**TASK TO COMPLETE**. Omit every picture, then give all the entries again exactly.

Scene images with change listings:
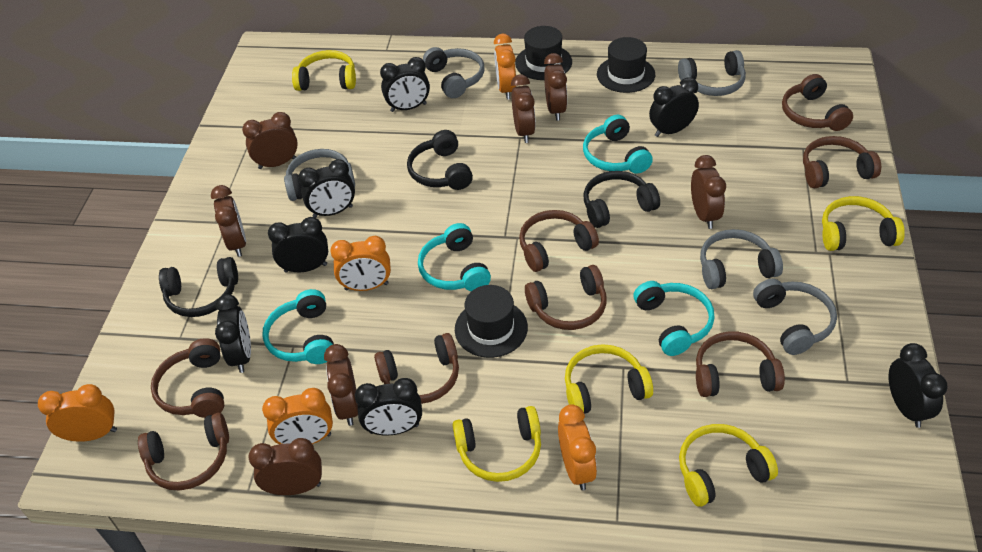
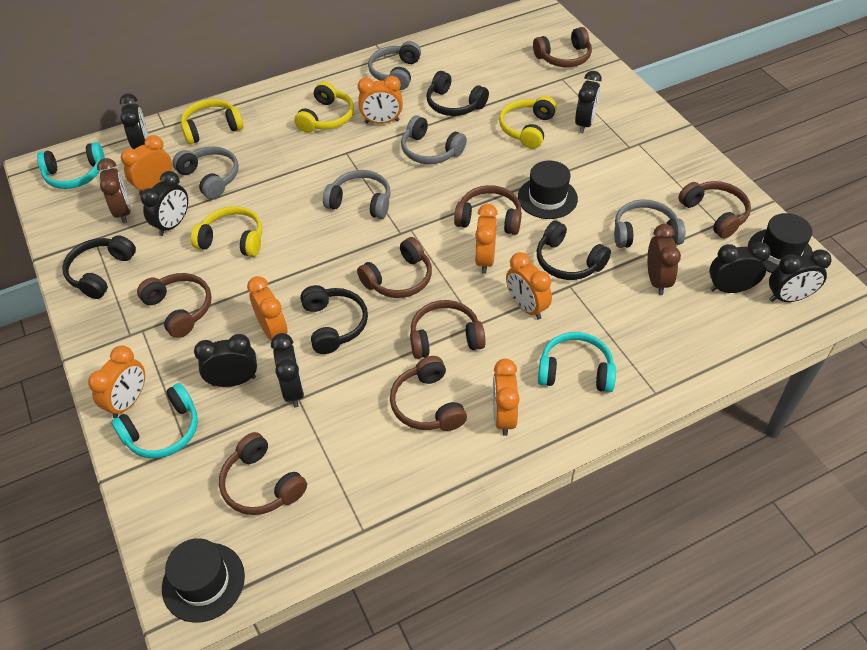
black headphones: 3 -> 4
brown clock: 7 -> 2
orange clock: 5 -> 7
turquoise headphones: 4 -> 3
yellow headphones: 5 -> 4

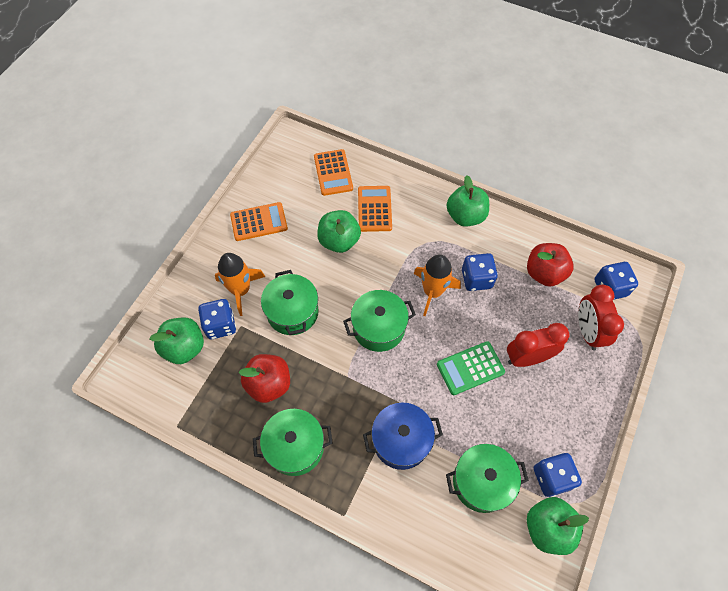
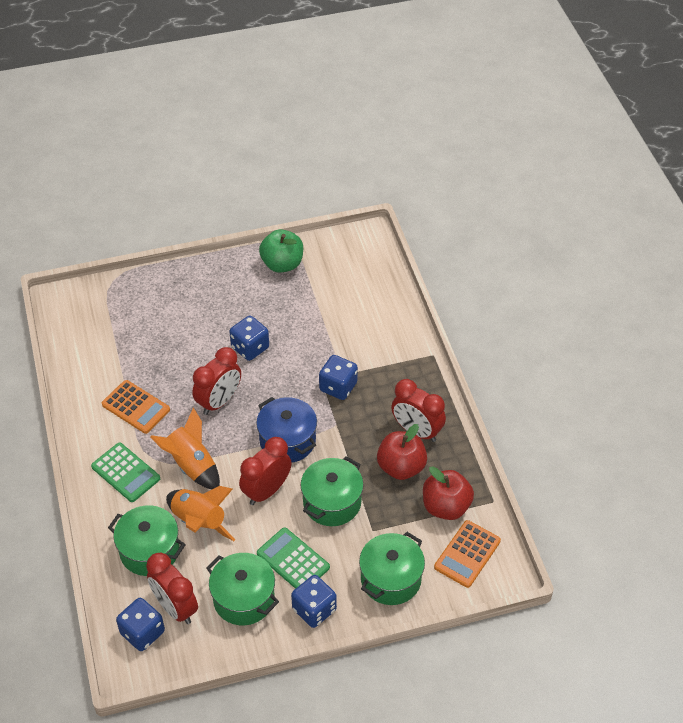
green apple: 4 -> 1
green calculator: 1 -> 2
orange calculator: 3 -> 2
red clock: 2 -> 4

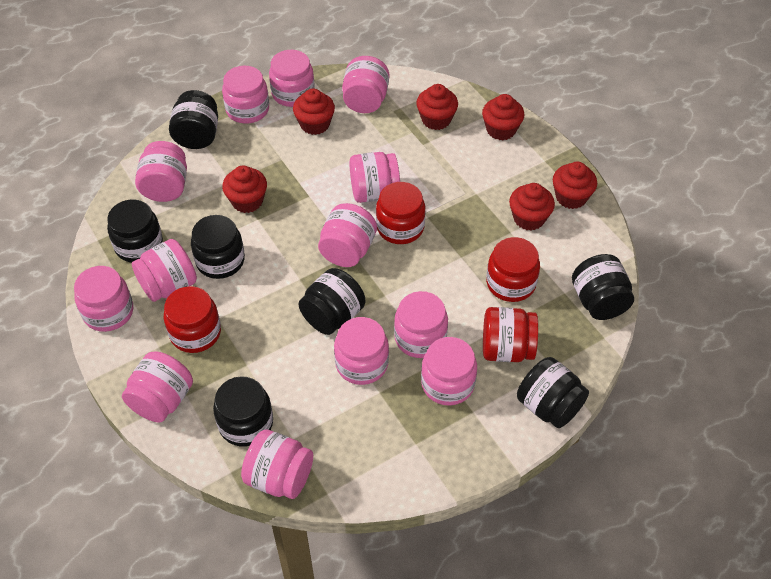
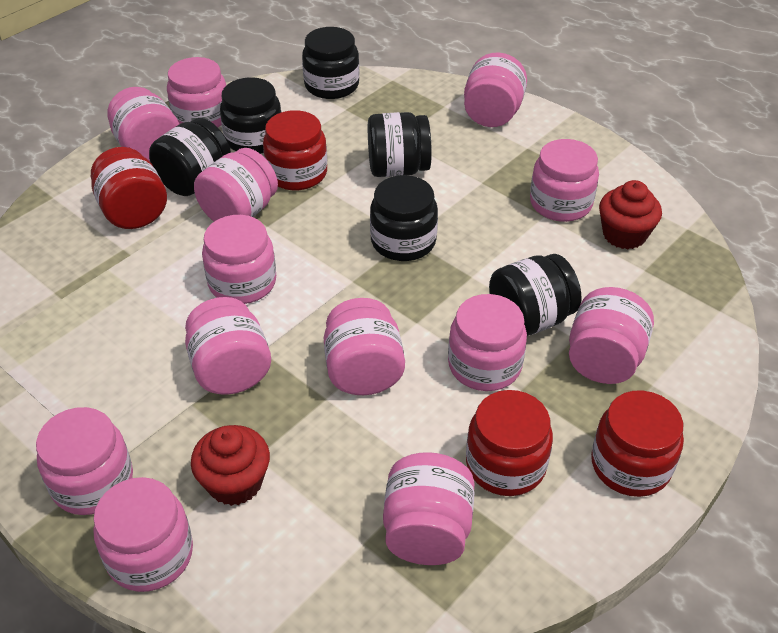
black jar: 7 -> 6
red cupcake: 6 -> 2

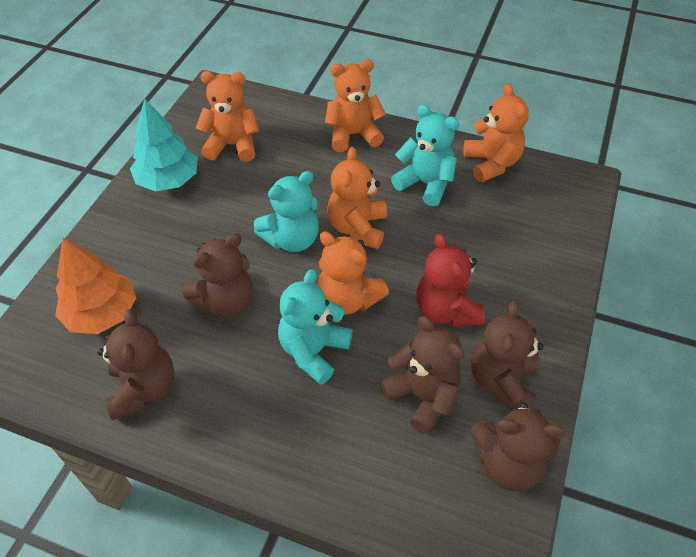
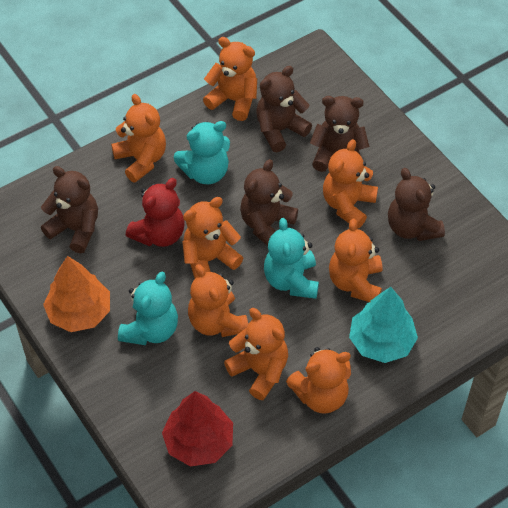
orange teddy bear: 5 -> 8
red tree: 0 -> 1

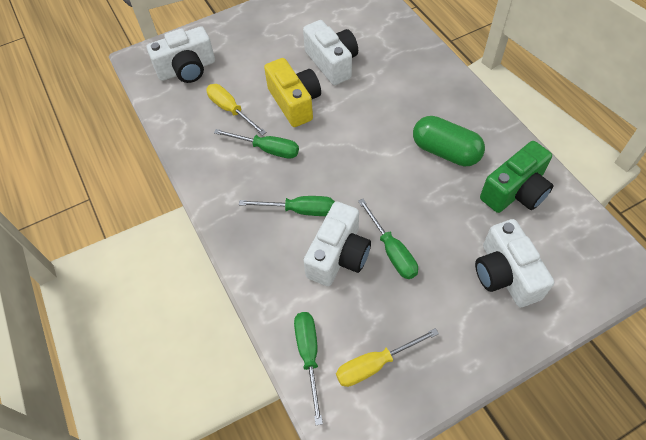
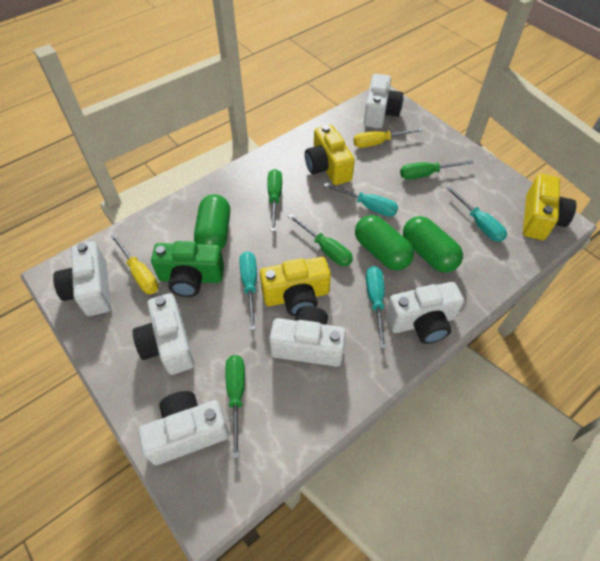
green capsule: 1 -> 3
turquoise screwdriver: 0 -> 4
white camera: 4 -> 6
yellow camera: 1 -> 3

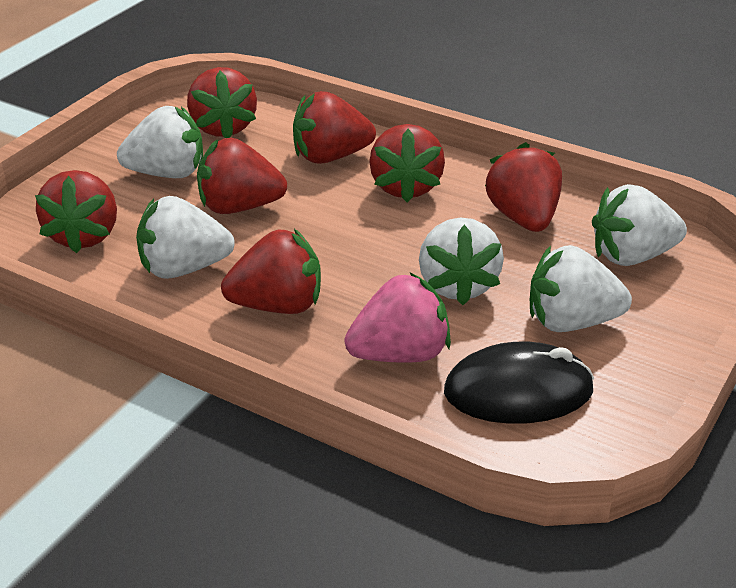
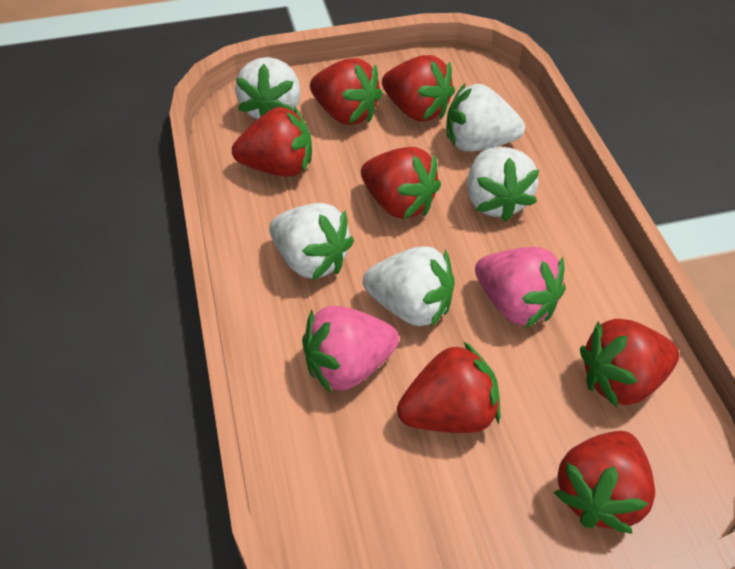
black mouse: 1 -> 0
pink strawberry: 1 -> 2

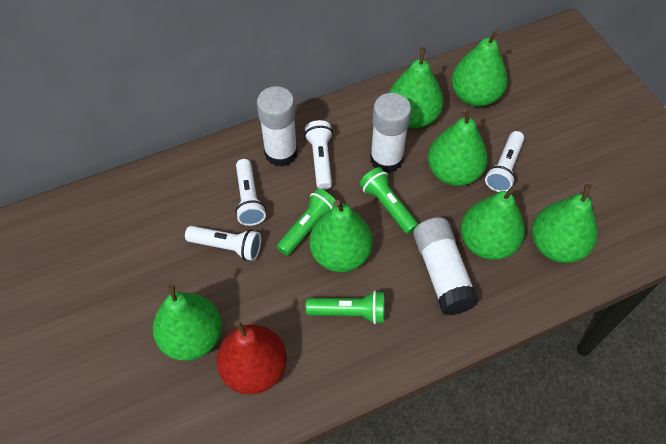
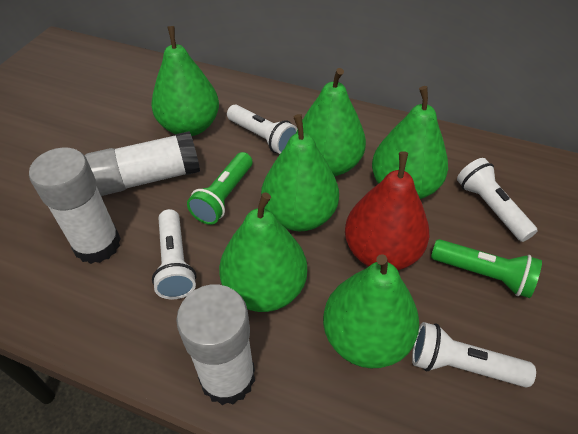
green flashlight: 3 -> 2
green pear: 7 -> 6

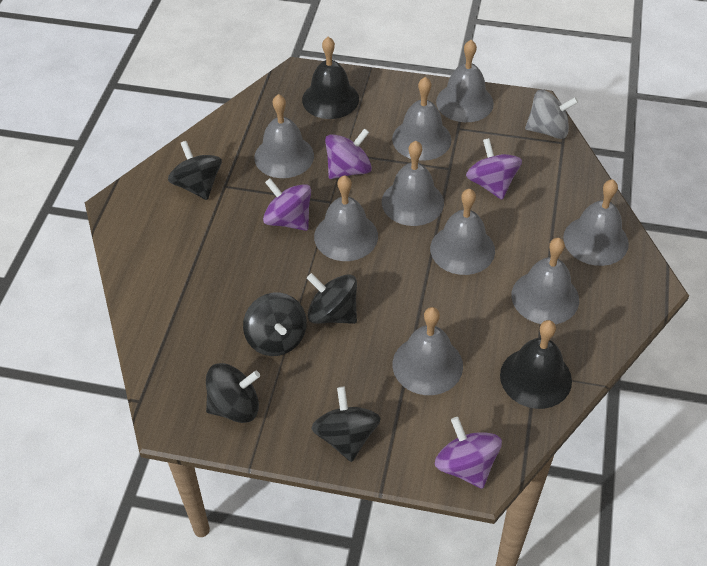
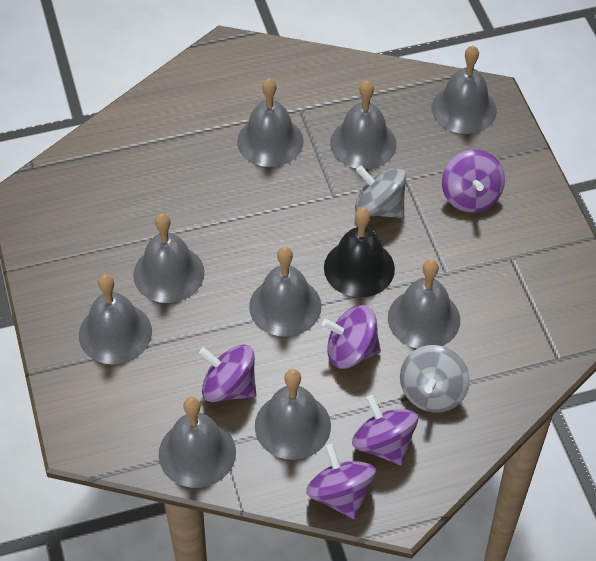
black bell: 2 -> 1
black spinning top: 5 -> 0
grey spinning top: 1 -> 2
purple spinning top: 4 -> 5

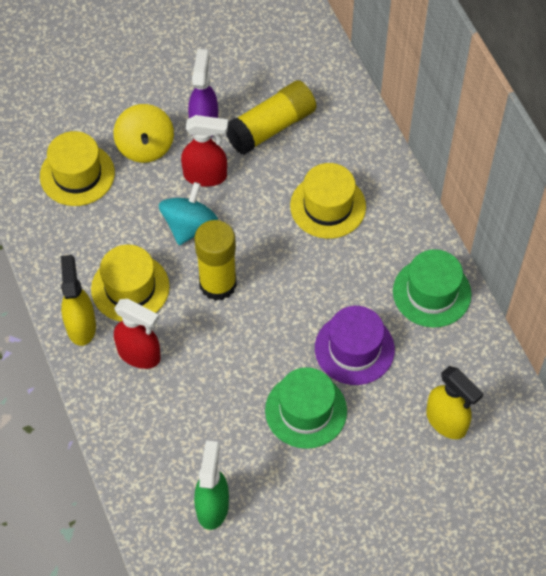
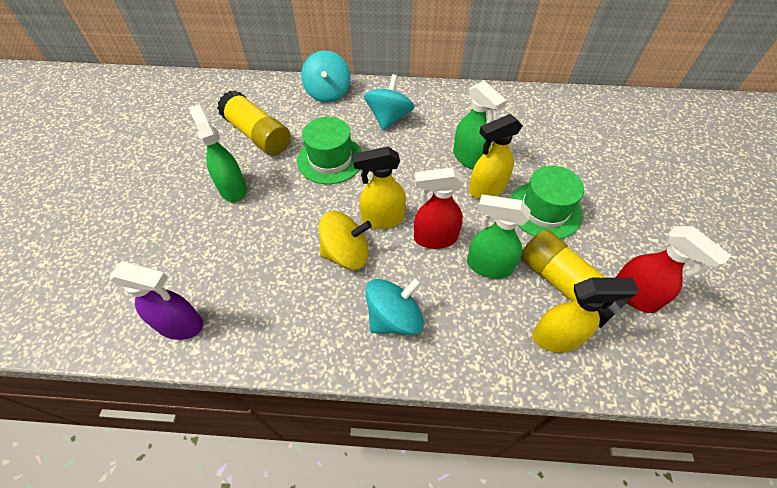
green spray bottle: 1 -> 3
purple hat: 1 -> 0
turquoise spinning top: 1 -> 3
yellow hat: 3 -> 0
yellow spray bottle: 2 -> 3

**ANSWER**.
black headphones: 3 -> 4
brown clock: 7 -> 2
orange clock: 5 -> 7
turquoise headphones: 4 -> 3
yellow headphones: 5 -> 4

green apple: 4 -> 1
green calculator: 1 -> 2
orange calculator: 3 -> 2
red clock: 2 -> 4

black jar: 7 -> 6
red cupcake: 6 -> 2

orange teddy bear: 5 -> 8
red tree: 0 -> 1

green capsule: 1 -> 3
turquoise screwdriver: 0 -> 4
white camera: 4 -> 6
yellow camera: 1 -> 3

black mouse: 1 -> 0
pink strawberry: 1 -> 2

green flashlight: 3 -> 2
green pear: 7 -> 6

black bell: 2 -> 1
black spinning top: 5 -> 0
grey spinning top: 1 -> 2
purple spinning top: 4 -> 5

green spray bottle: 1 -> 3
purple hat: 1 -> 0
turquoise spinning top: 1 -> 3
yellow hat: 3 -> 0
yellow spray bottle: 2 -> 3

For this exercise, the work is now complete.